Segment Open
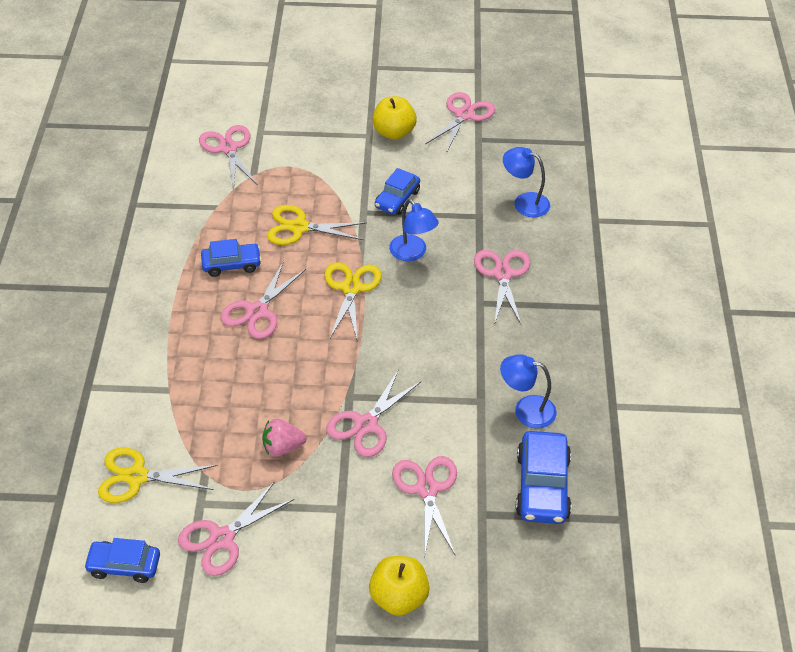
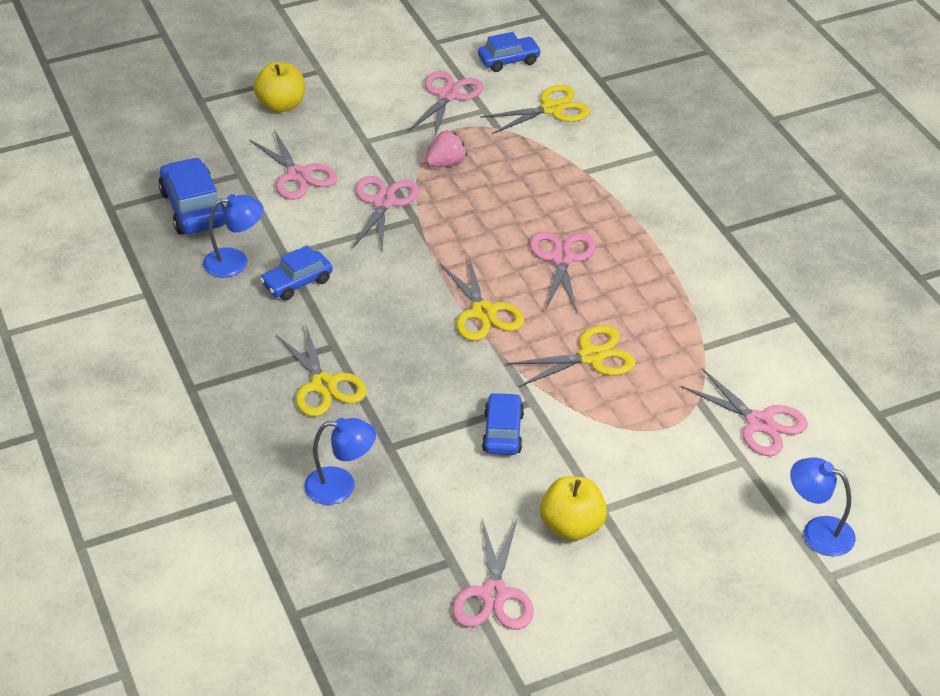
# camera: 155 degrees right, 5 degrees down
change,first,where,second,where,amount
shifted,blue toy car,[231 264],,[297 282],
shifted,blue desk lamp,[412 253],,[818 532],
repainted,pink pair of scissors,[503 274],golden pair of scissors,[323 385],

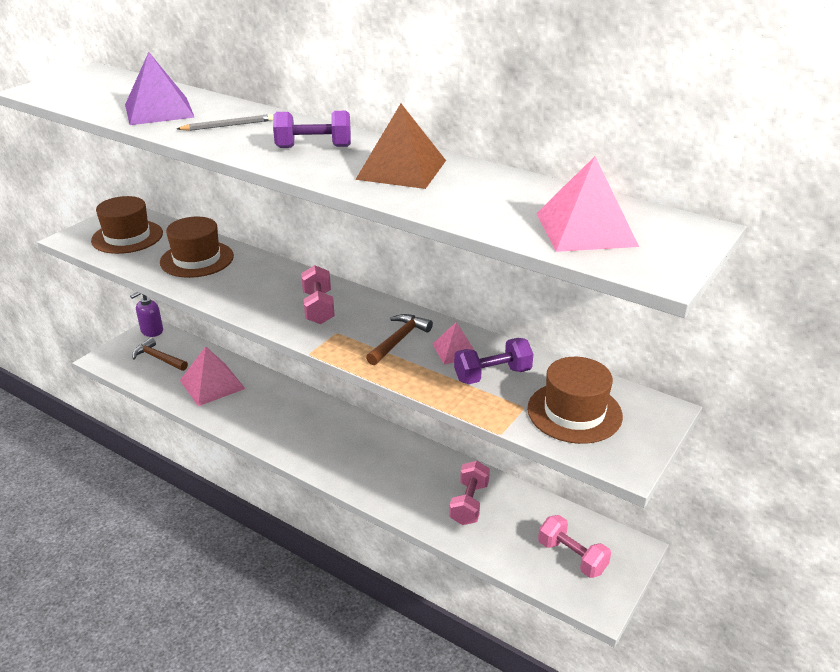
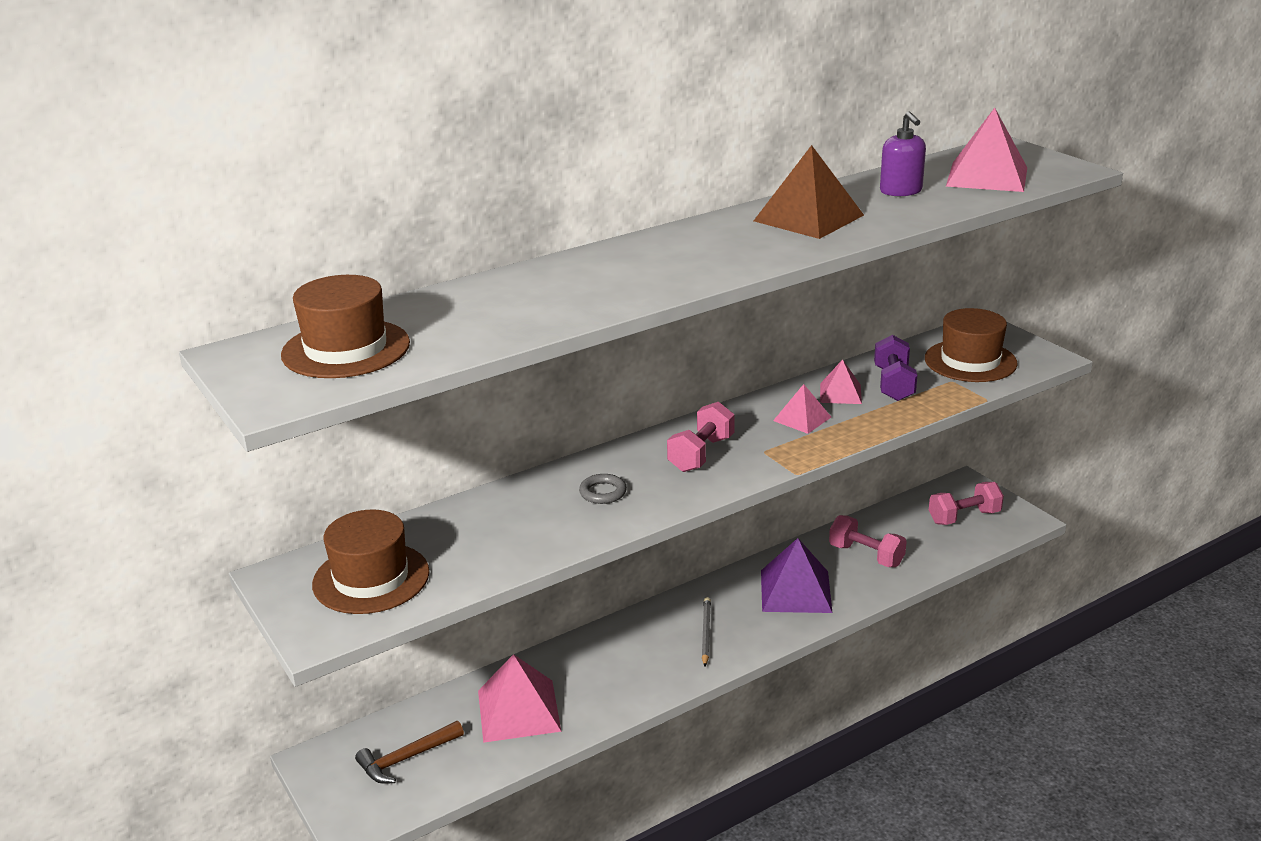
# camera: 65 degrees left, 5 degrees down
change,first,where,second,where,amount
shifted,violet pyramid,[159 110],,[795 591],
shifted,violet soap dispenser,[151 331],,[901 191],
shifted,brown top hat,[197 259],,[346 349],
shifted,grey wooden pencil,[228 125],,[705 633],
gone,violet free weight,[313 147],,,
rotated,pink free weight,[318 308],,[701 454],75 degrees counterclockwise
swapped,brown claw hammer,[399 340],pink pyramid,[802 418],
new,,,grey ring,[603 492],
Segment Closed
Segment Open
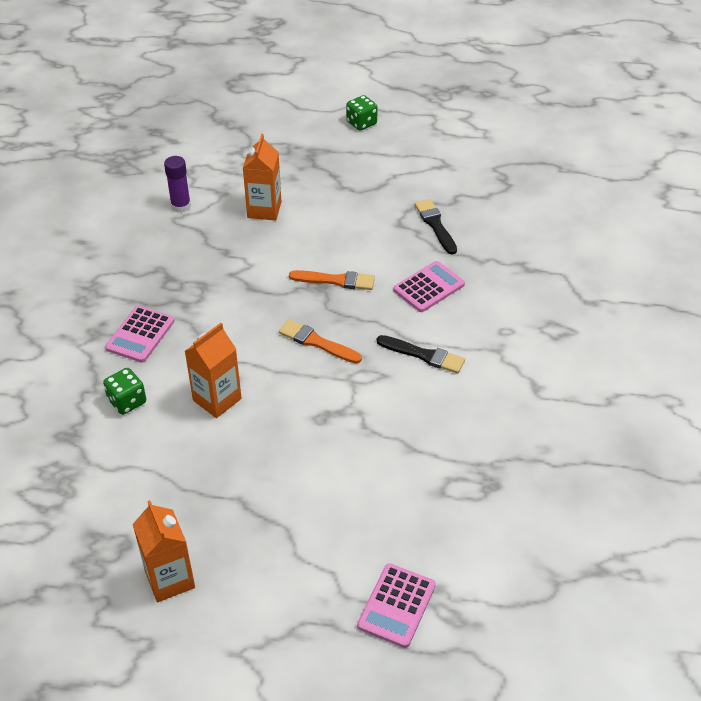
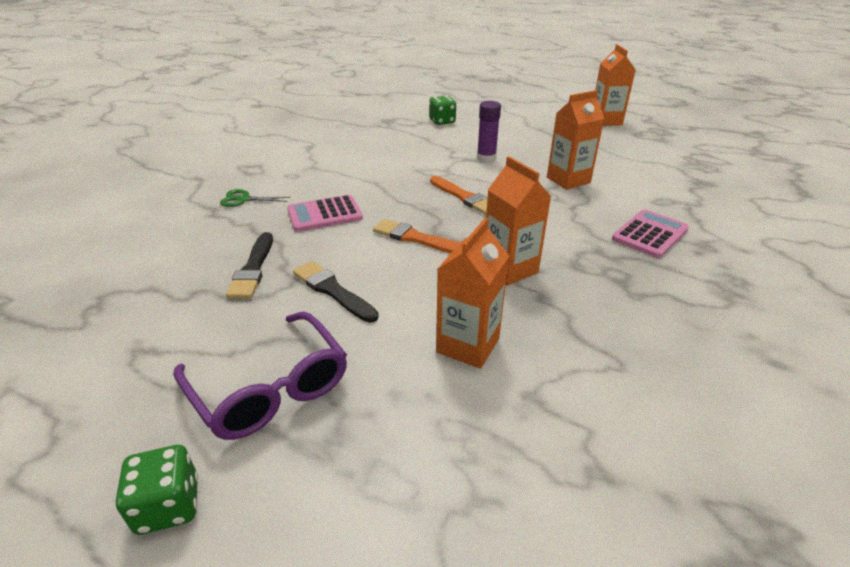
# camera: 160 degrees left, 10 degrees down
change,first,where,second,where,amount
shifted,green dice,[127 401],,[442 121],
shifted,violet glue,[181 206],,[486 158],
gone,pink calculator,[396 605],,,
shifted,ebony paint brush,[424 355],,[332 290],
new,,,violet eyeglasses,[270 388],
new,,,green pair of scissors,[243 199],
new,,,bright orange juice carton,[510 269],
Segment Closed
Segment Open
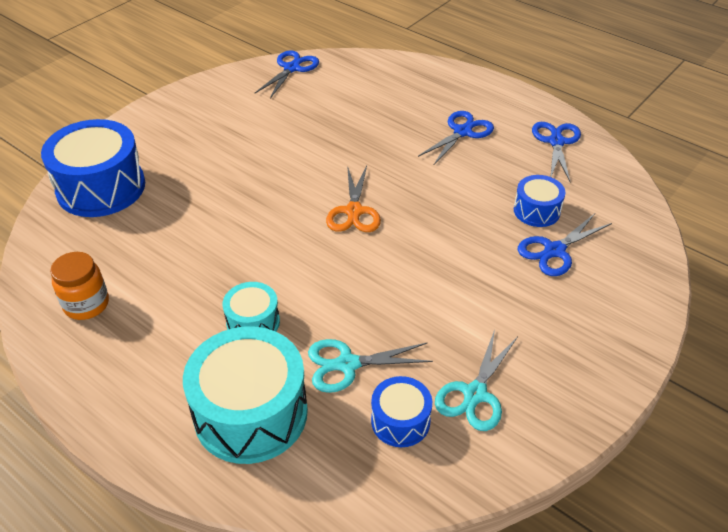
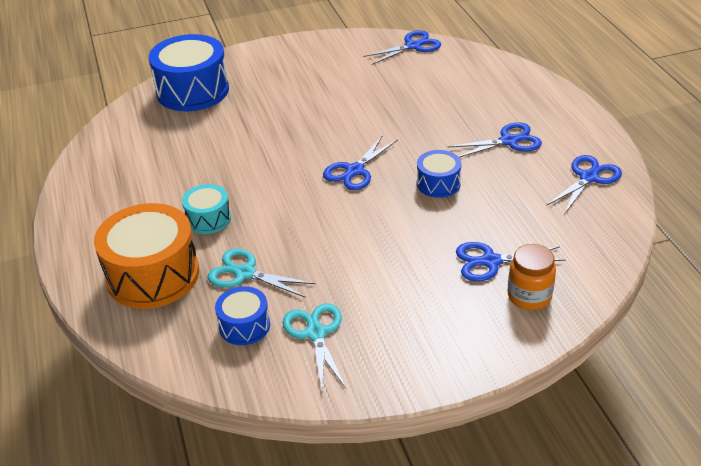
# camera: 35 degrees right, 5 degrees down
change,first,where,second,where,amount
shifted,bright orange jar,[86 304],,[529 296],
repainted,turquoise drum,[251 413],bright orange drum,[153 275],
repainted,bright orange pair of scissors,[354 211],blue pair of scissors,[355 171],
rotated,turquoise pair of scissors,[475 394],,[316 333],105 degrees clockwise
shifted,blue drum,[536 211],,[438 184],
Segment Closed
* _Task instructions_: Return only the part of the records above that opens with the line containing "shifted,blue toy car,[231" and closes with the line containing "shifted,blue desk lamp,[412", ends included.

* _Problem solution_:
shifted,blue toy car,[231 264],,[297 282],
shifted,blue desk lamp,[412 253],,[818 532],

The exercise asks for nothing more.